Your assignment:
The lines to transcribe run from the top of the material below to the line with "U3 pin in+: N_11 -> N_18", inclusive. Leave the pictures behind.

[Data for the task — start]

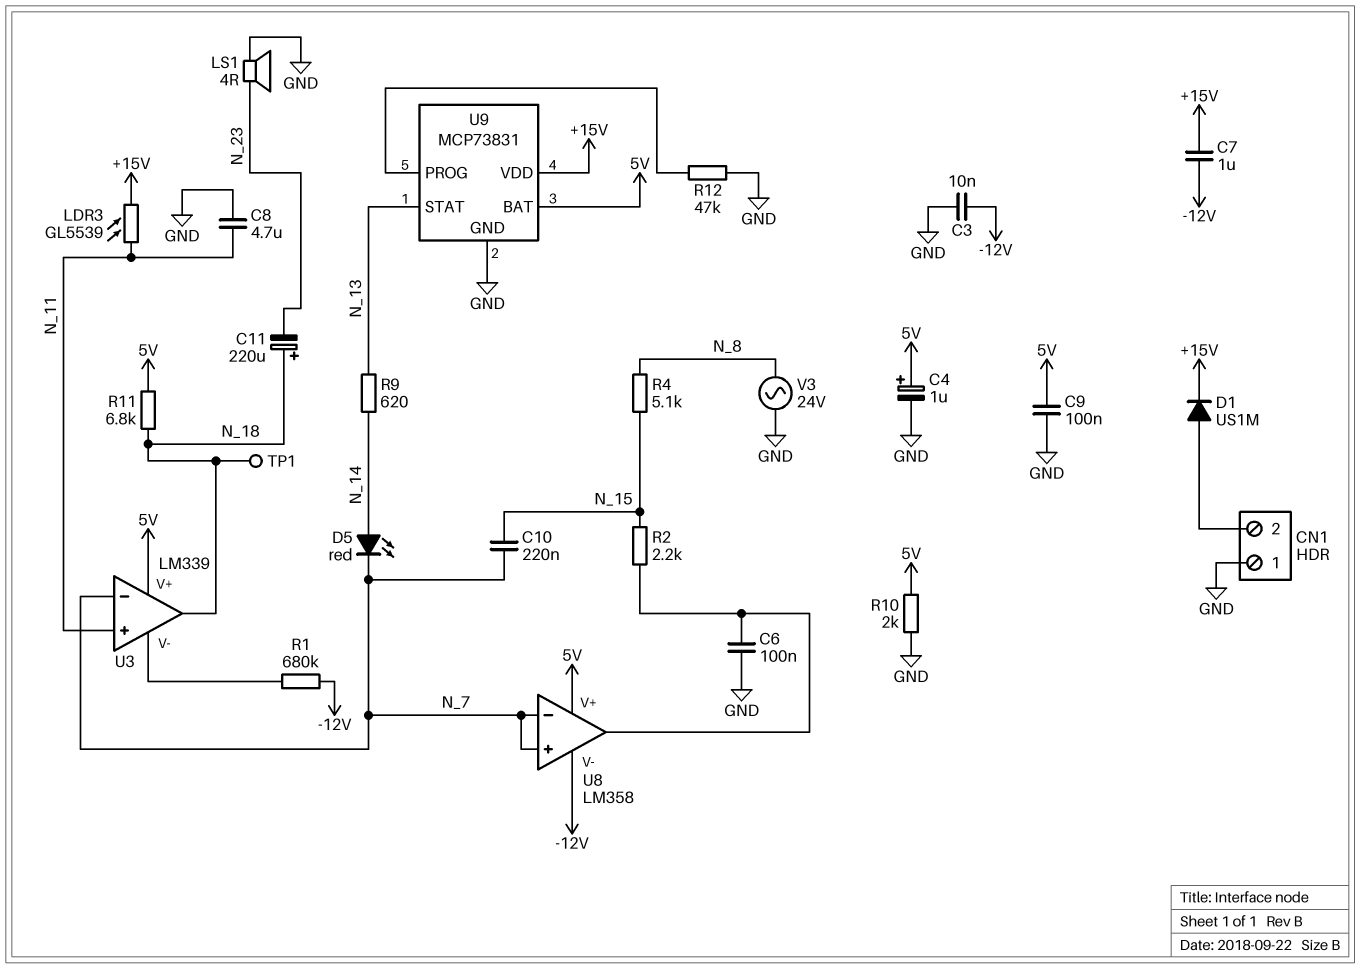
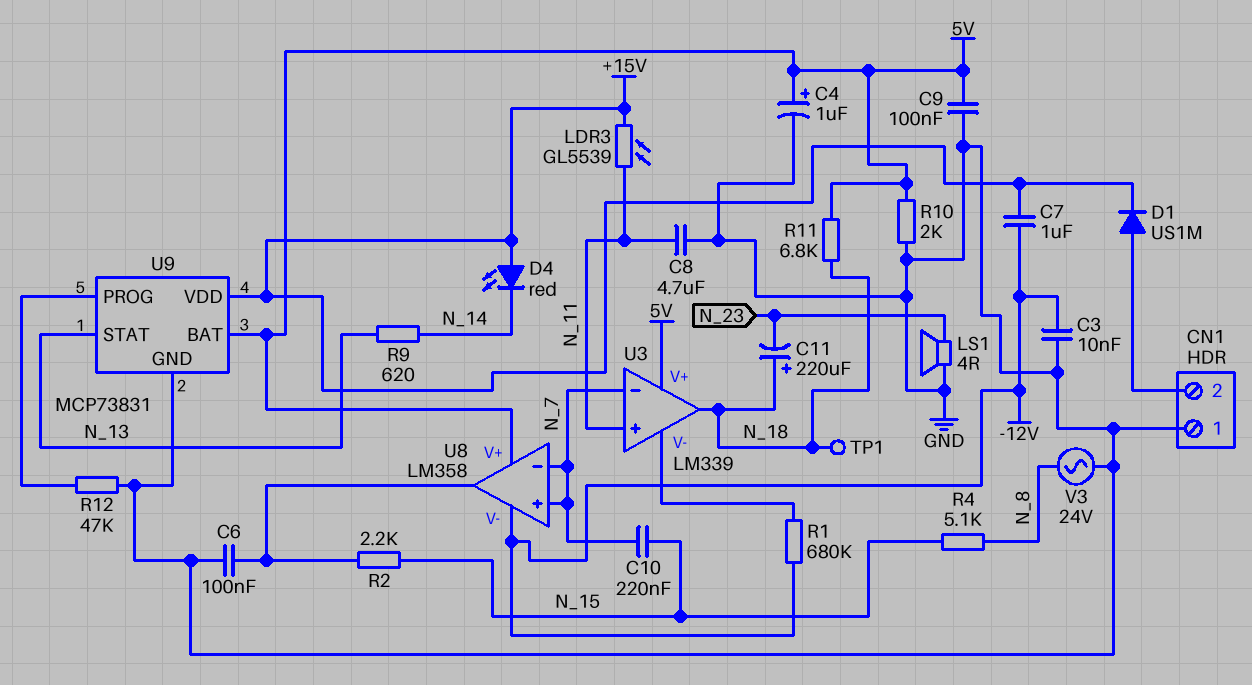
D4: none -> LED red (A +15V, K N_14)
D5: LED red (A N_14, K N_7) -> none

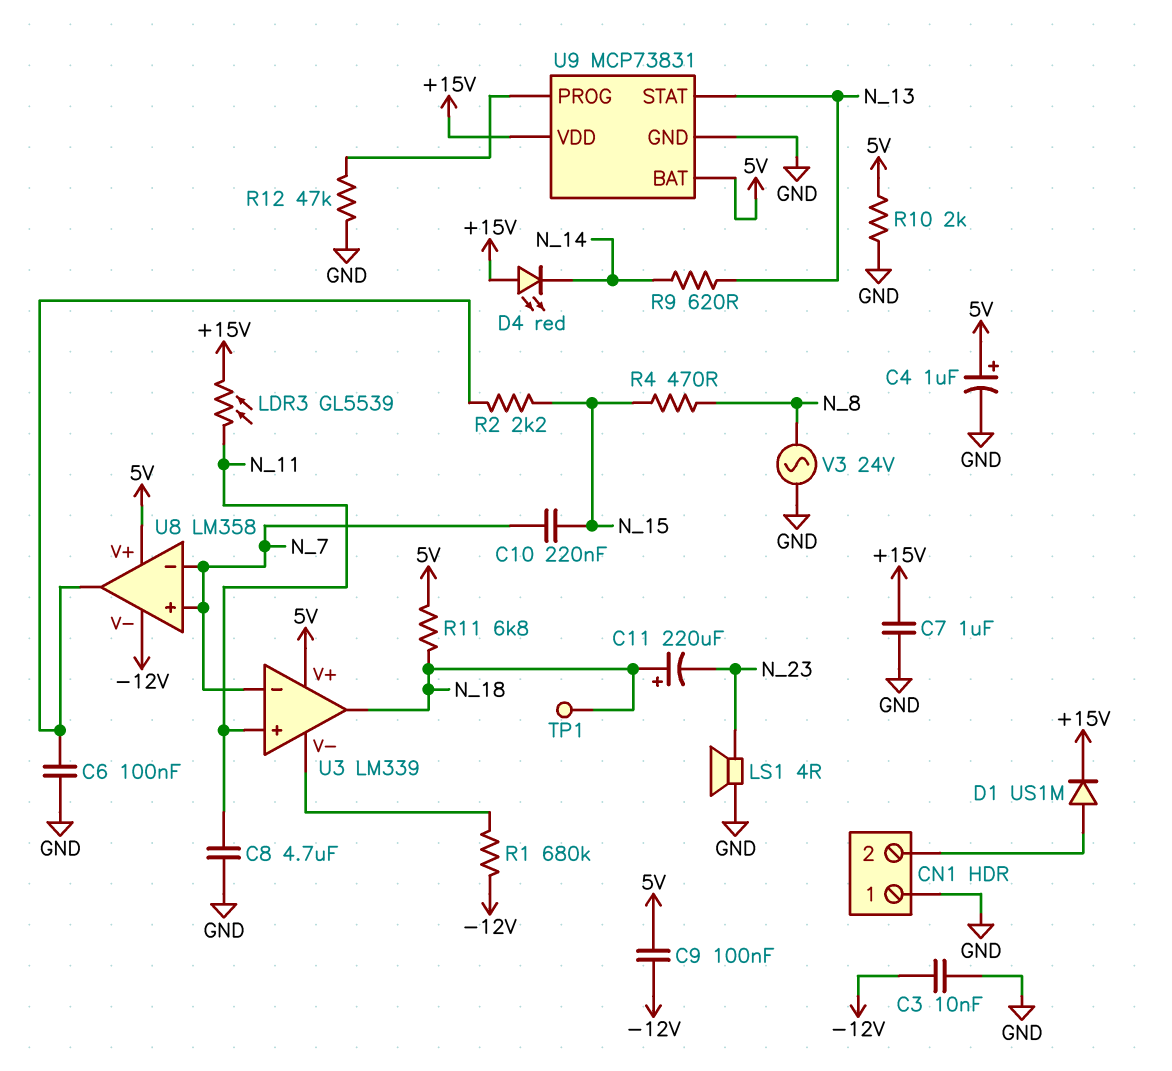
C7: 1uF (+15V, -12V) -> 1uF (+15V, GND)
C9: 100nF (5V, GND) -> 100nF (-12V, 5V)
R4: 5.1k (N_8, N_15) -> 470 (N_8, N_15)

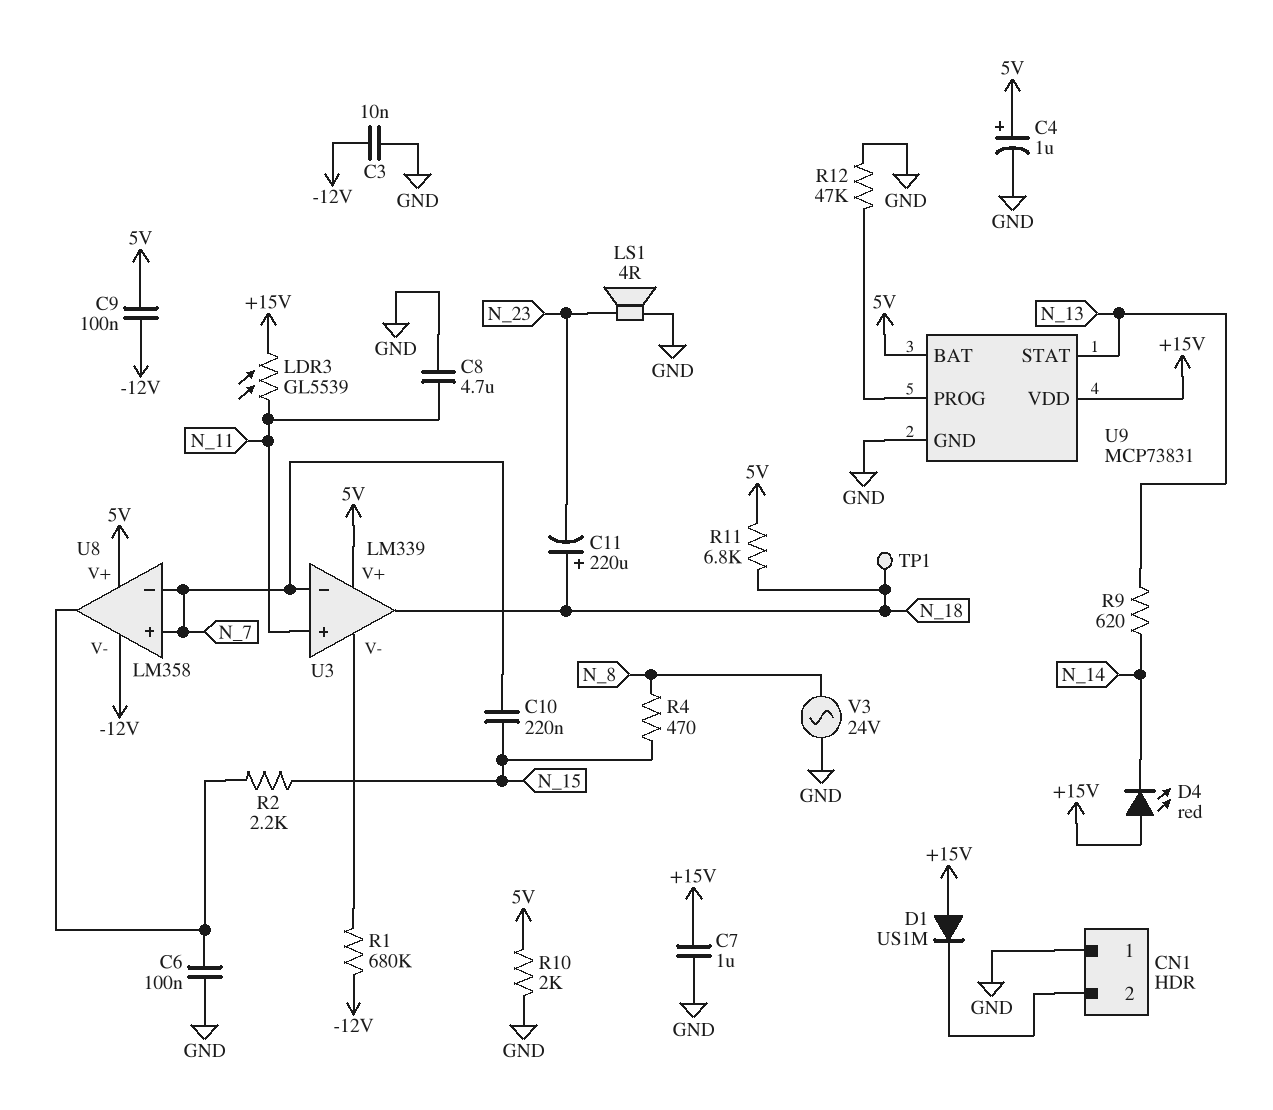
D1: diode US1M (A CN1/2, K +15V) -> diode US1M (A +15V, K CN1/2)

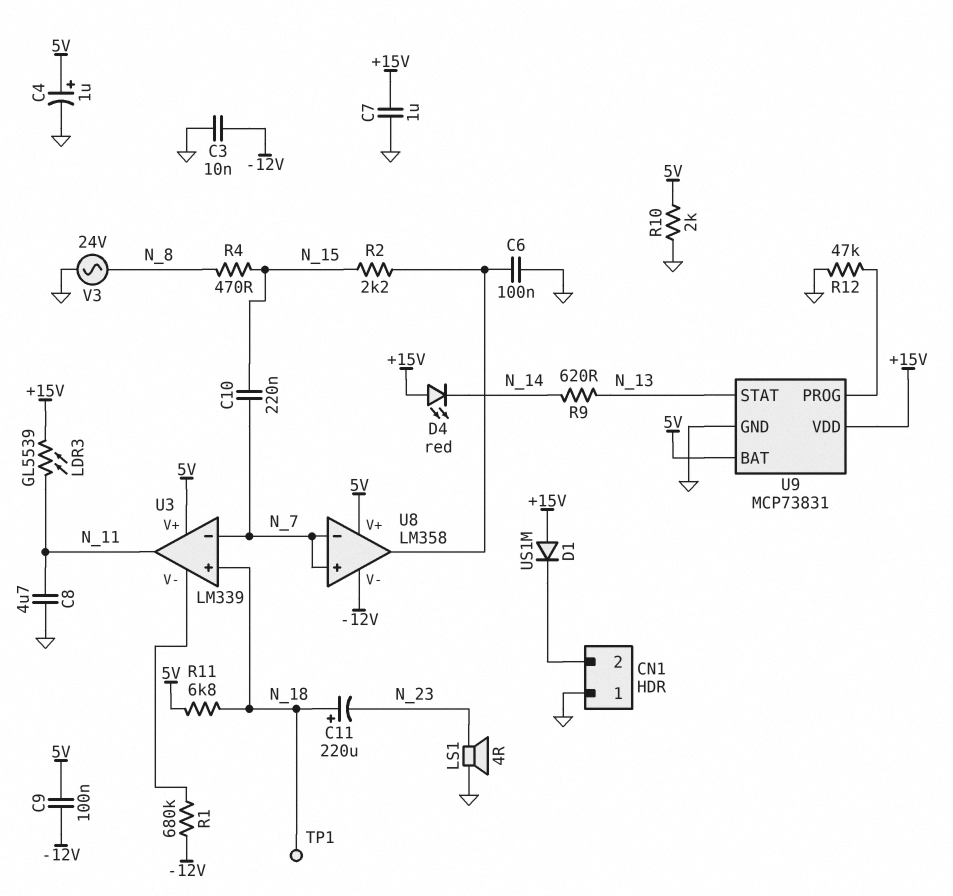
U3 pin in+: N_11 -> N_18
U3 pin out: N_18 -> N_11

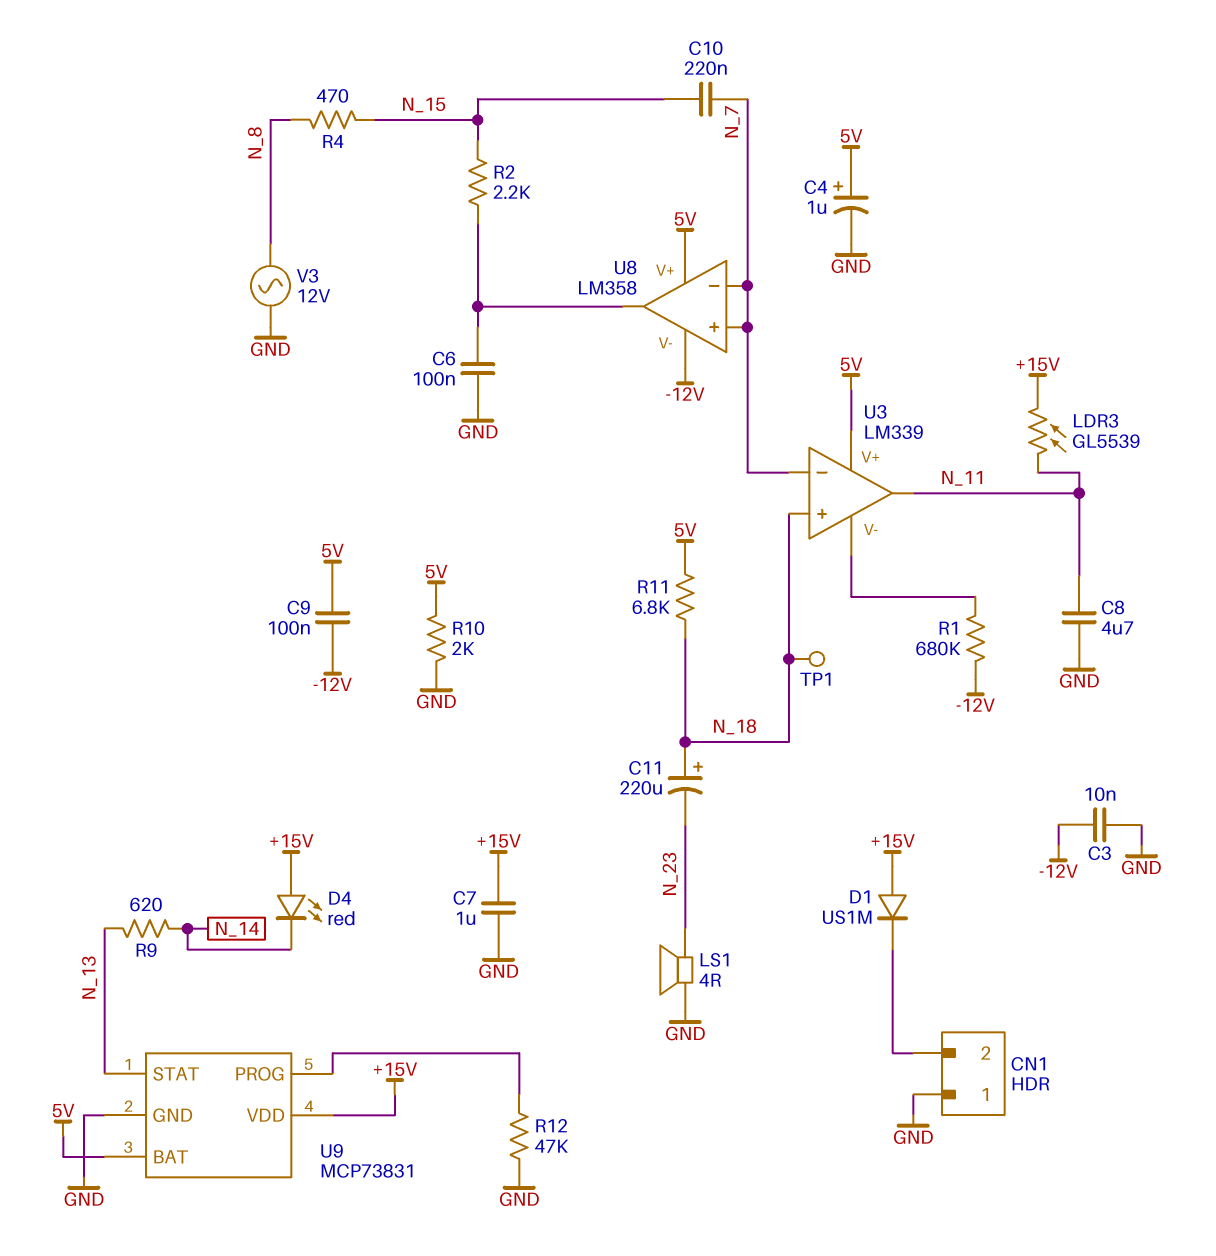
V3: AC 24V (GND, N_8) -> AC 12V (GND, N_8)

[Data for the task — finish]

Written solution:
D4: none -> LED red (A +15V, K N_14)
D5: LED red (A N_14, K N_7) -> none

C7: 1uF (+15V, -12V) -> 1uF (+15V, GND)
C9: 100nF (5V, GND) -> 100nF (-12V, 5V)
R4: 5.1k (N_8, N_15) -> 470 (N_8, N_15)

D1: diode US1M (A CN1/2, K +15V) -> diode US1M (A +15V, K CN1/2)

U3 pin in+: N_11 -> N_18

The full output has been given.